A faithful copy of the entries, without any pictures, is what is needed here.

▼▼▼

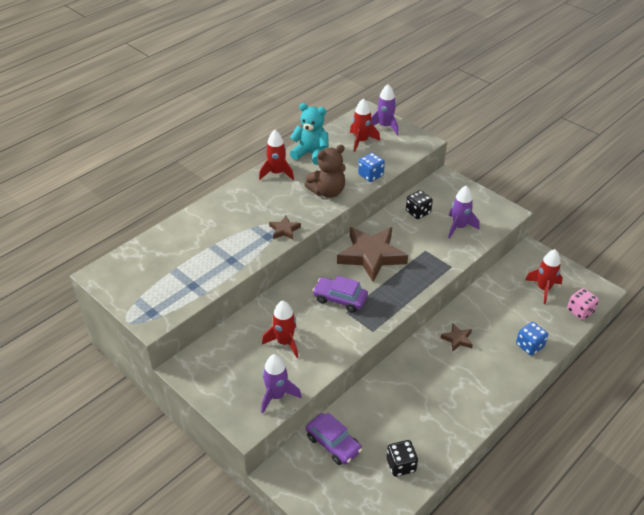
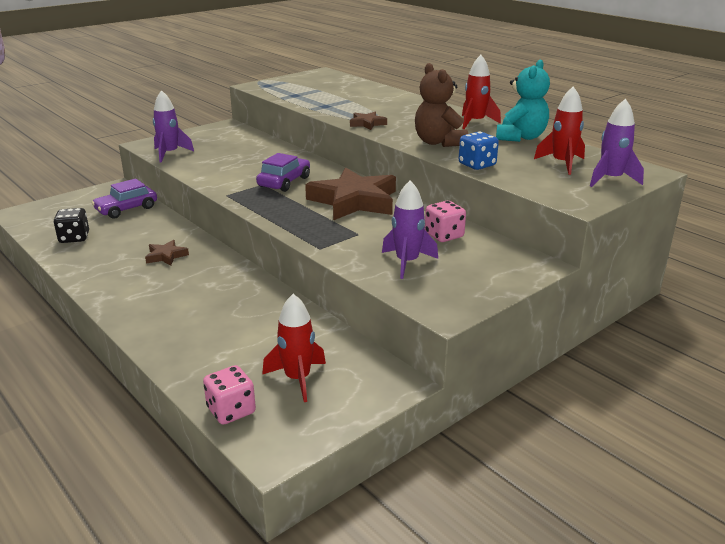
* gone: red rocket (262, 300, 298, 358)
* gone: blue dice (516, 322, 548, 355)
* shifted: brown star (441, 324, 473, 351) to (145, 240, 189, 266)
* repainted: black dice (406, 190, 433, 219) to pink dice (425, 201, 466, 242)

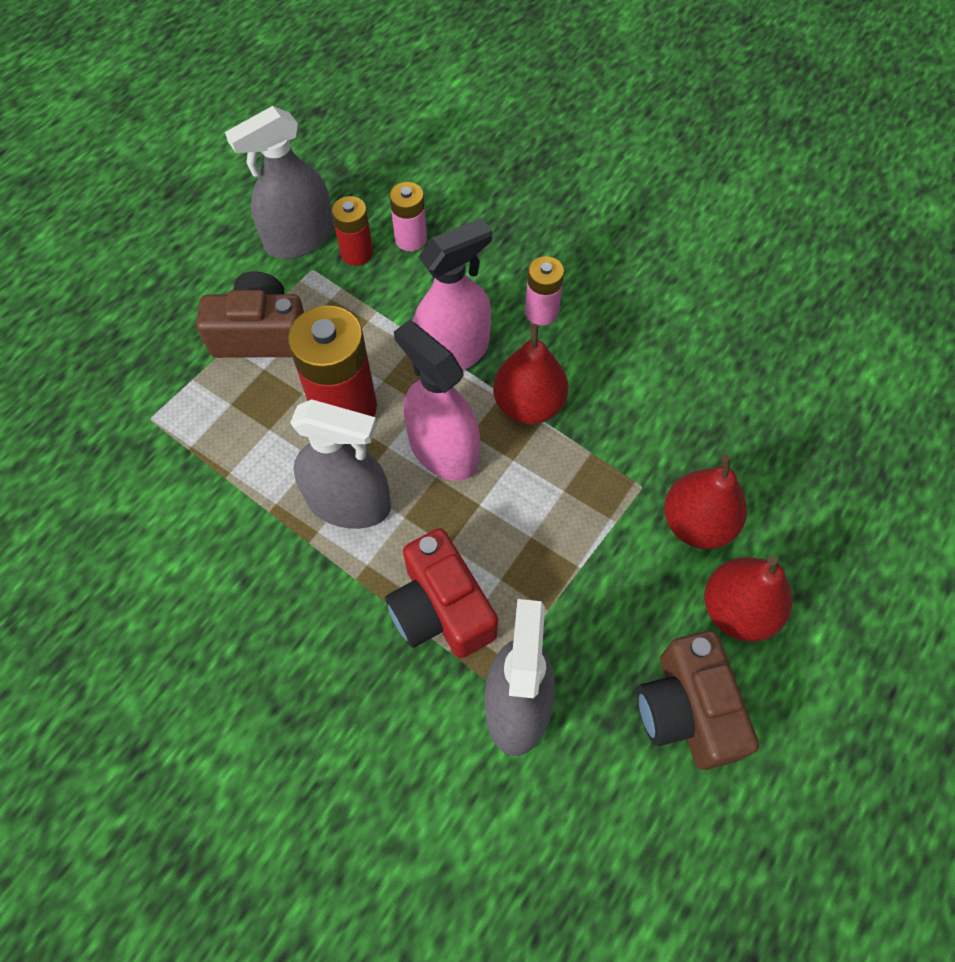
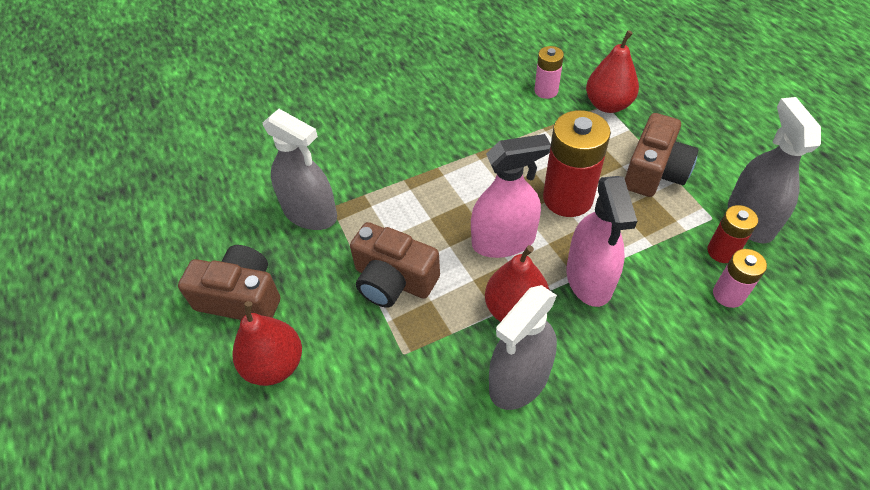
* gone: red camera (385, 528, 498, 658)
* new: brown camera (350, 222, 440, 308)
* shifted: grey spray bottle (290, 399, 391, 529) to (489, 285, 557, 410)
* shifted: pink battery (525, 256, 564, 326) to (534, 46, 564, 99)
* shifted: red pear (664, 455, 747, 549) to (586, 30, 639, 113)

▲▲▲

== EXERCISE RESULT ==
* gone: red rocket (262, 300, 298, 358)
* gone: blue dice (516, 322, 548, 355)
* shifted: brown star (441, 324, 473, 351) to (145, 240, 189, 266)
* repainted: black dice (406, 190, 433, 219) to pink dice (425, 201, 466, 242)

* gone: red camera (385, 528, 498, 658)
* new: brown camera (350, 222, 440, 308)
* shifted: grey spray bottle (290, 399, 391, 529) to (489, 285, 557, 410)
* shifted: pink battery (525, 256, 564, 326) to (534, 46, 564, 99)
* shifted: red pear (664, 455, 747, 549) to (586, 30, 639, 113)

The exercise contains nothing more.